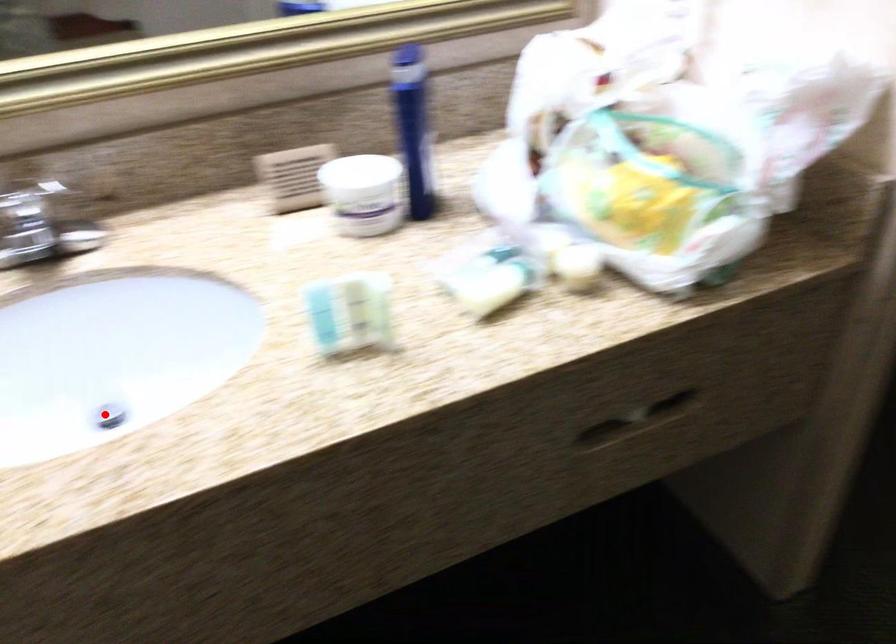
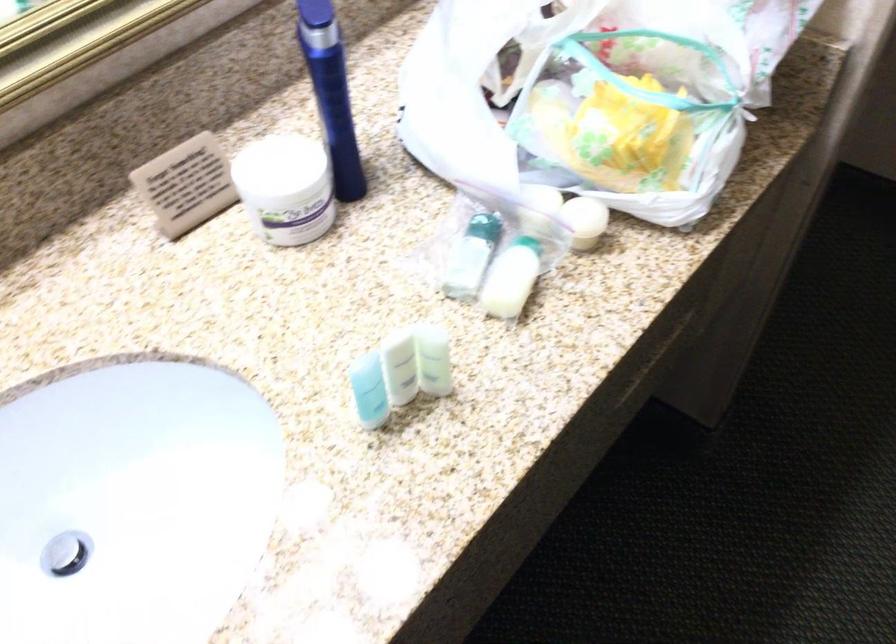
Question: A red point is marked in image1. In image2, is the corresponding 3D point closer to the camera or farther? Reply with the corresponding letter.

══════════

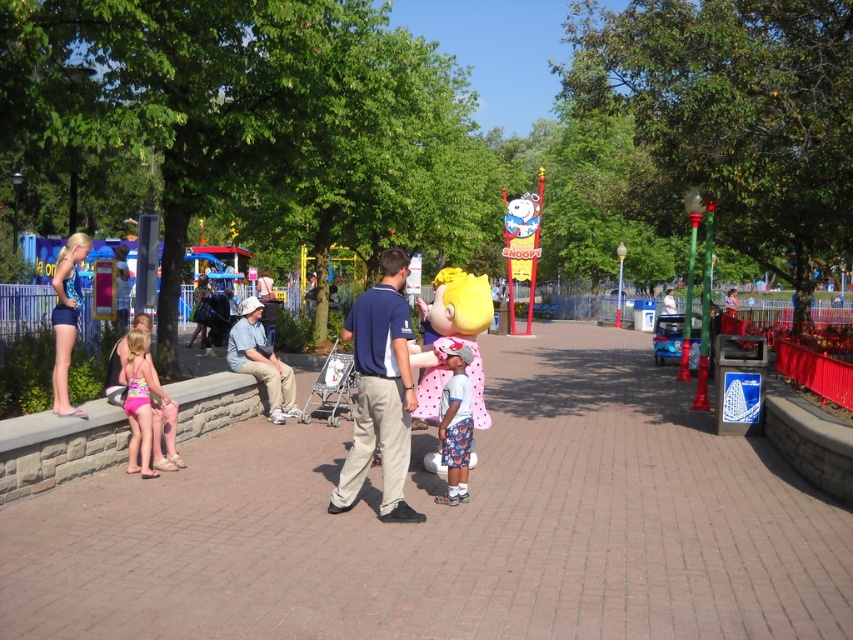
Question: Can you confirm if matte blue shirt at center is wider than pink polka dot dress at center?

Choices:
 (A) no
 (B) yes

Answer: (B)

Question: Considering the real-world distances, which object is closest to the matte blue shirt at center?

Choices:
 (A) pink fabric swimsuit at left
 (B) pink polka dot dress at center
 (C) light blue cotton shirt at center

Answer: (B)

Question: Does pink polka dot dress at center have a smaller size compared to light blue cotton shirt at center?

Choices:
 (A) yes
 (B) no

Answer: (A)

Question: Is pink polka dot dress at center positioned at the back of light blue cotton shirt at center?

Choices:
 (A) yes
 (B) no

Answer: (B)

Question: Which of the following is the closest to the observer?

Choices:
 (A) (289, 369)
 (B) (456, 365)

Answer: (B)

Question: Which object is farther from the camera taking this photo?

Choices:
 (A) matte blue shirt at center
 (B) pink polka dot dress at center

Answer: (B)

══════════

TO DO
List every line in the material above that contains the word "object", copying each line in full. Case counts.

ANSWER
Question: Considering the real-world distances, which object is closest to the matte blue shirt at center?
Question: Which object is farther from the camera taking this photo?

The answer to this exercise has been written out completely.